== YOUR INSTRUCTIONS ==
The reply is to be an exact repetition of the entries that follow, with each picture left out.
# # # #
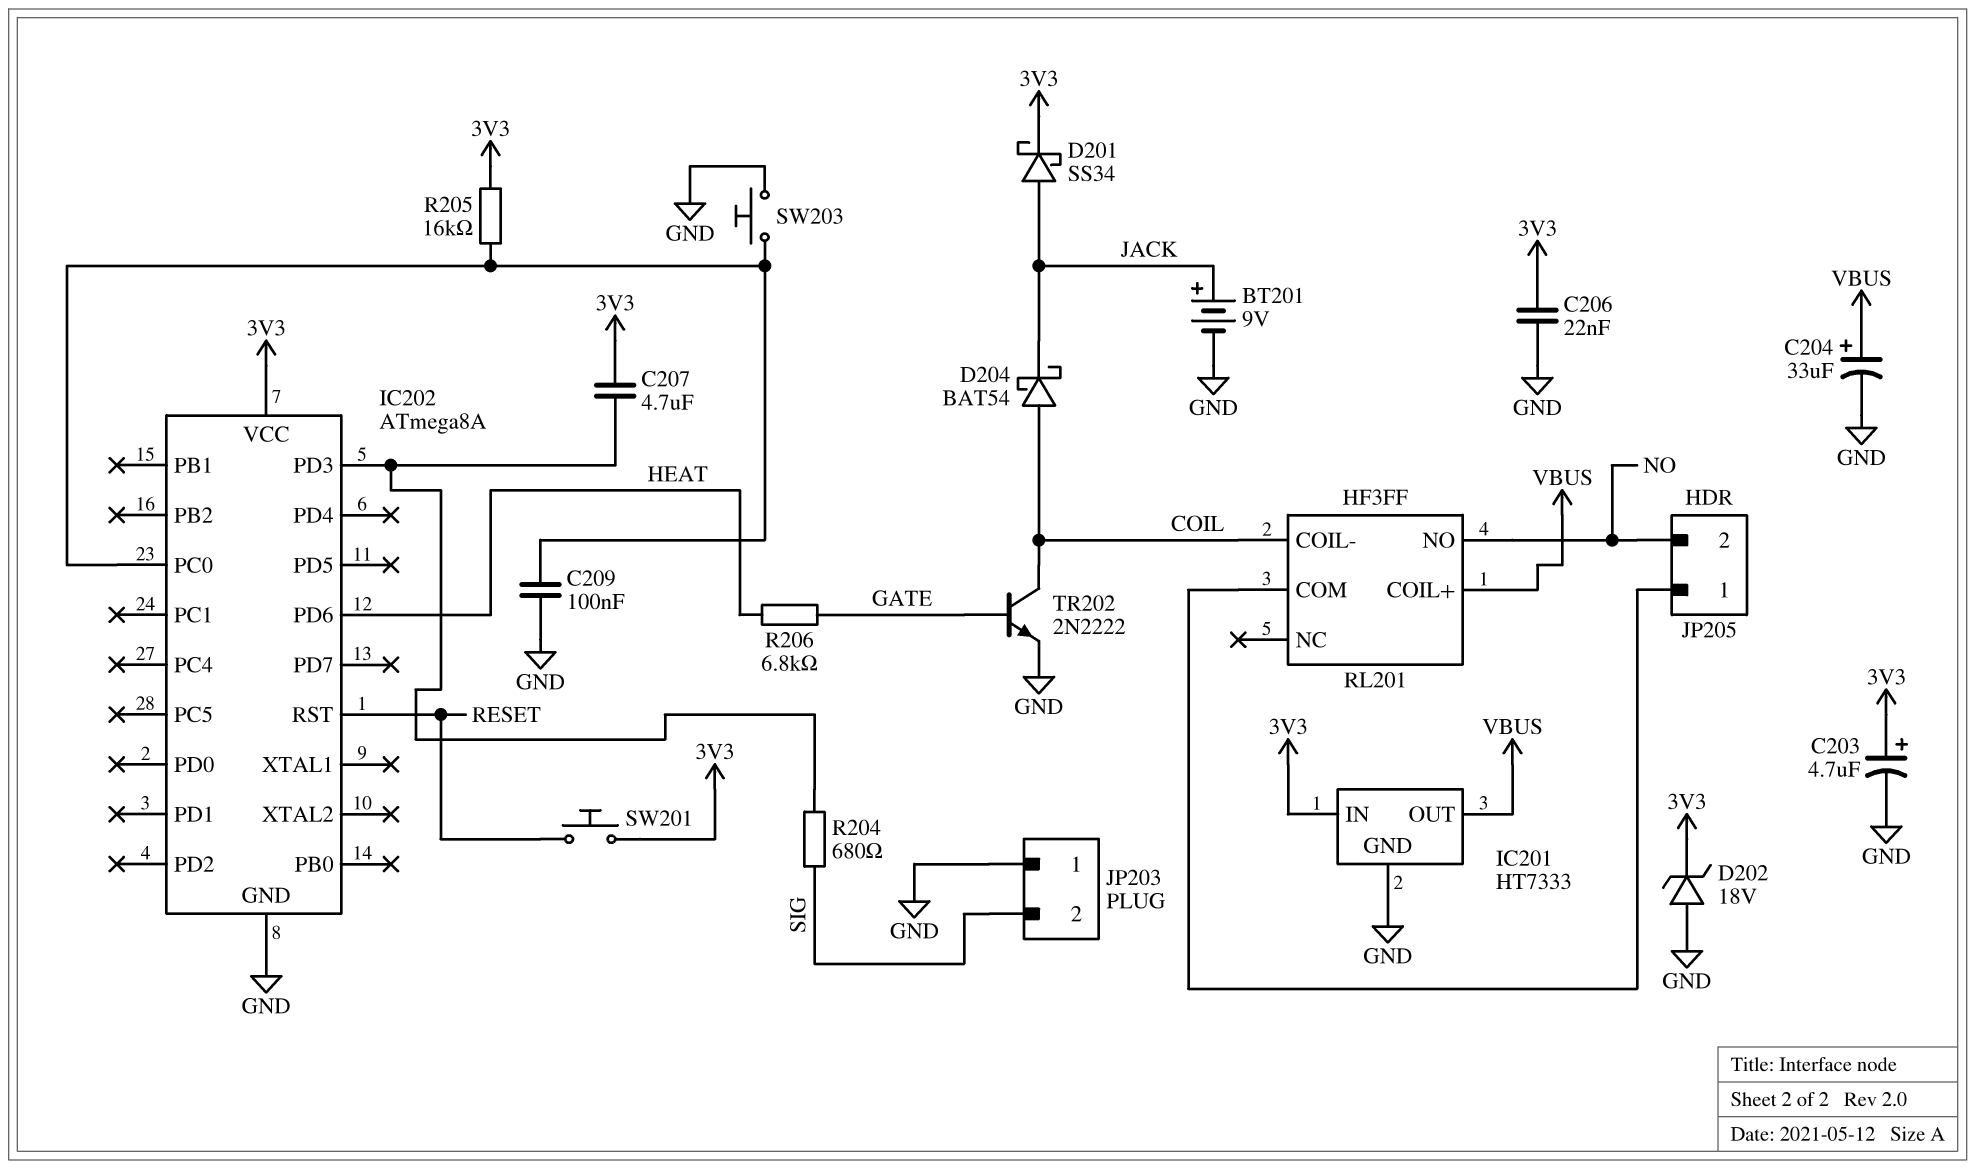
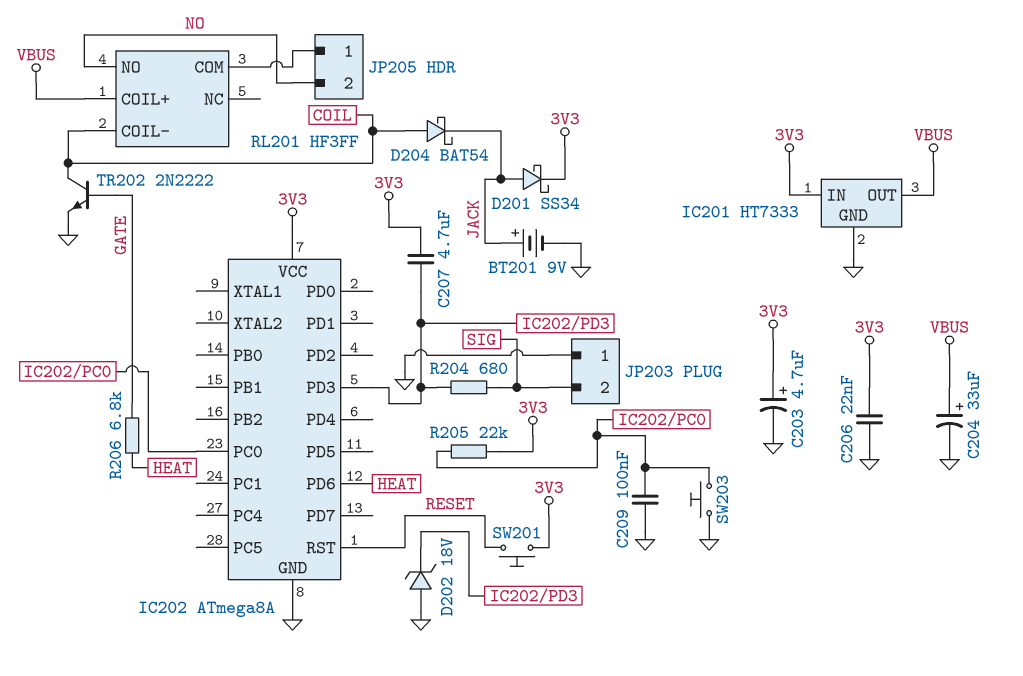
D202: zener 18V (A GND, K 3V3) -> zener 18V (A GND, K IC202/PD3)
R205: 16k (3V3, IC202/PC0) -> 22k (3V3, IC202/PC0)

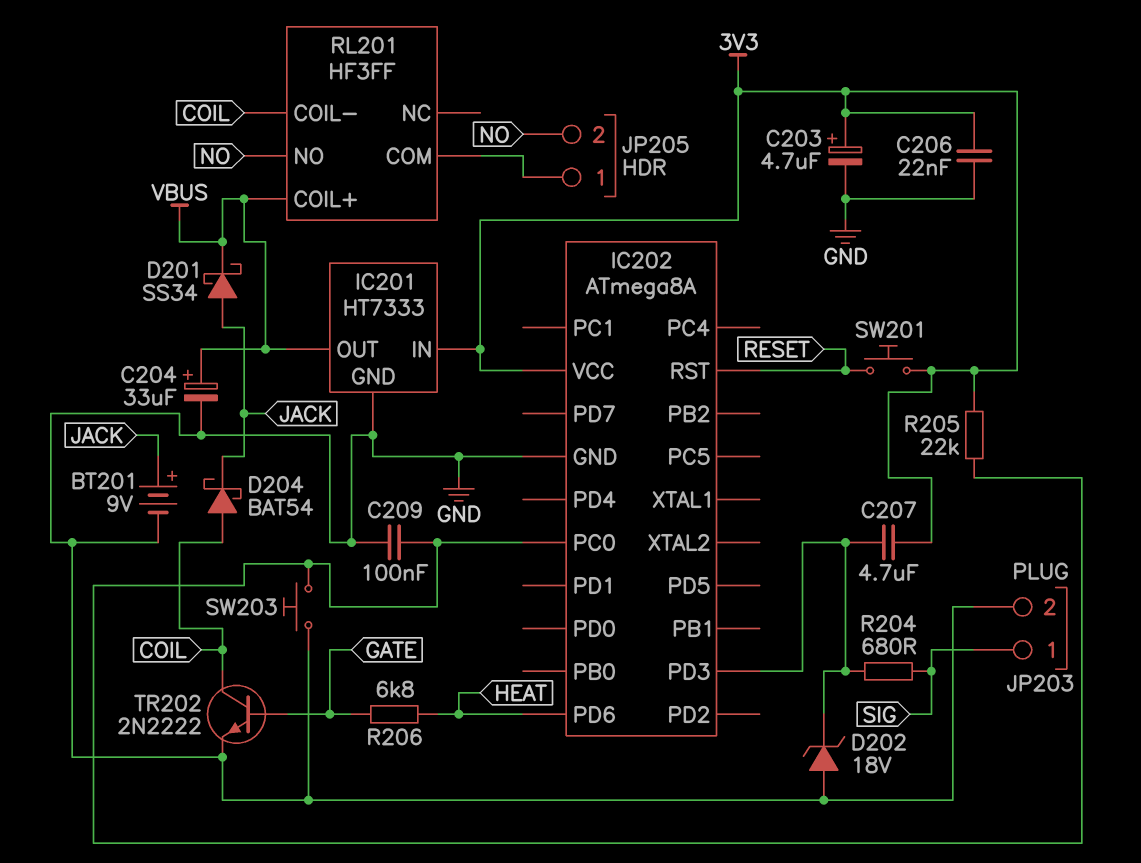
D201: schottky SS34 (A JACK, K 3V3) -> schottky SS34 (A JACK, K VBUS)
JP203 pin 1: GND -> SIG
JP203 pin 2: SIG -> GND

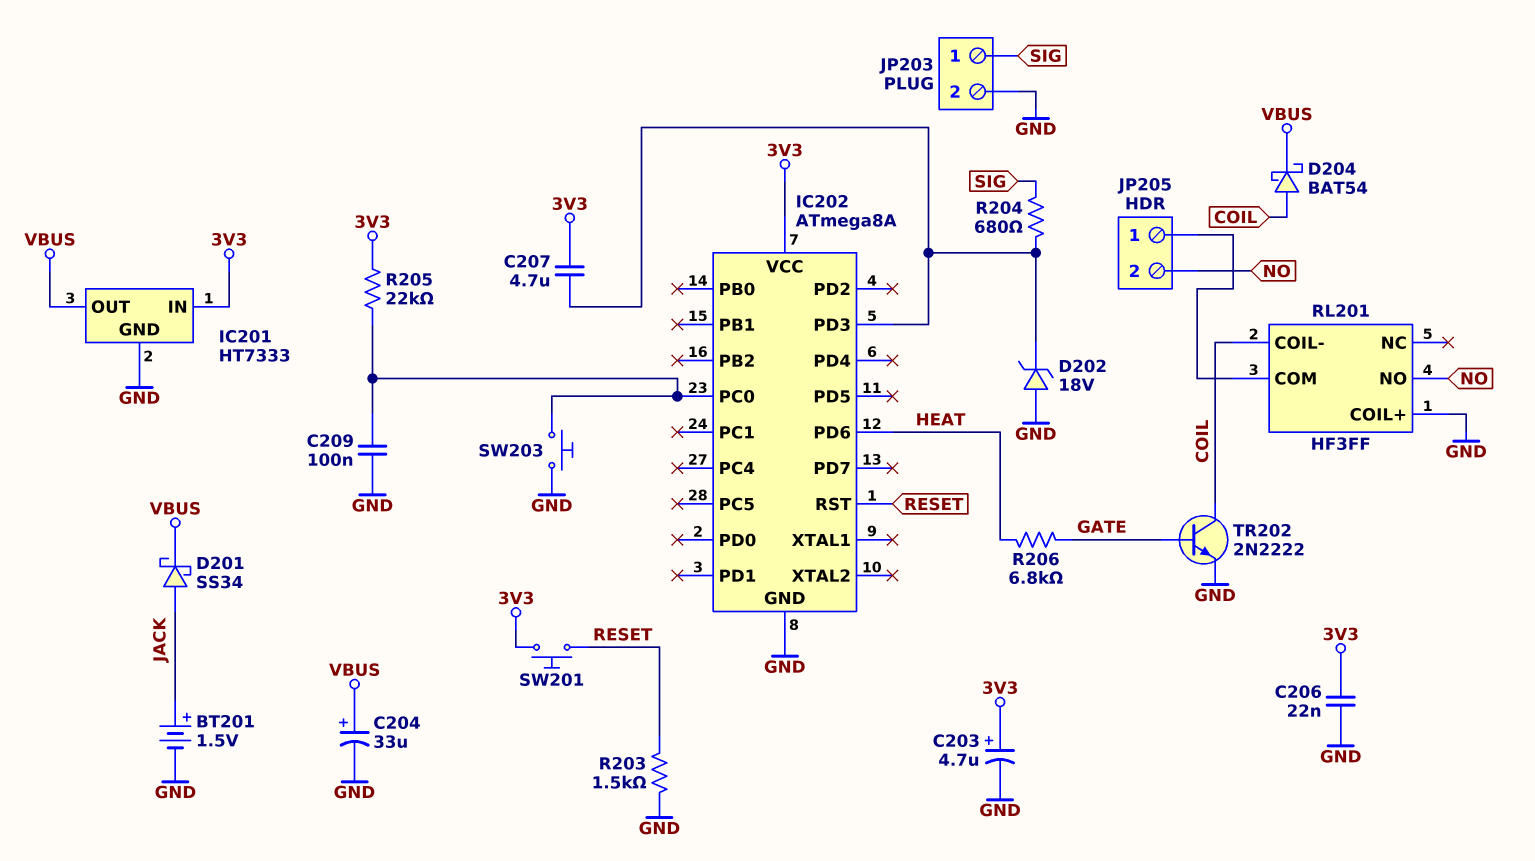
BT201: 9V (plus JACK, minus GND) -> 1.5V (plus JACK, minus GND)
D204: schottky BAT54 (A COIL, K JACK) -> schottky BAT54 (A COIL, K VBUS)
R203: none -> 1.5k (GND, RESET)
RL201 pin COIL+: VBUS -> GND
# # # #
== TASK RESPONSE ==
D202: zener 18V (A GND, K 3V3) -> zener 18V (A GND, K IC202/PD3)
R205: 16k (3V3, IC202/PC0) -> 22k (3V3, IC202/PC0)

D201: schottky SS34 (A JACK, K 3V3) -> schottky SS34 (A JACK, K VBUS)
JP203 pin 1: GND -> SIG
JP203 pin 2: SIG -> GND

BT201: 9V (plus JACK, minus GND) -> 1.5V (plus JACK, minus GND)
D204: schottky BAT54 (A COIL, K JACK) -> schottky BAT54 (A COIL, K VBUS)
R203: none -> 1.5k (GND, RESET)
RL201 pin COIL+: VBUS -> GND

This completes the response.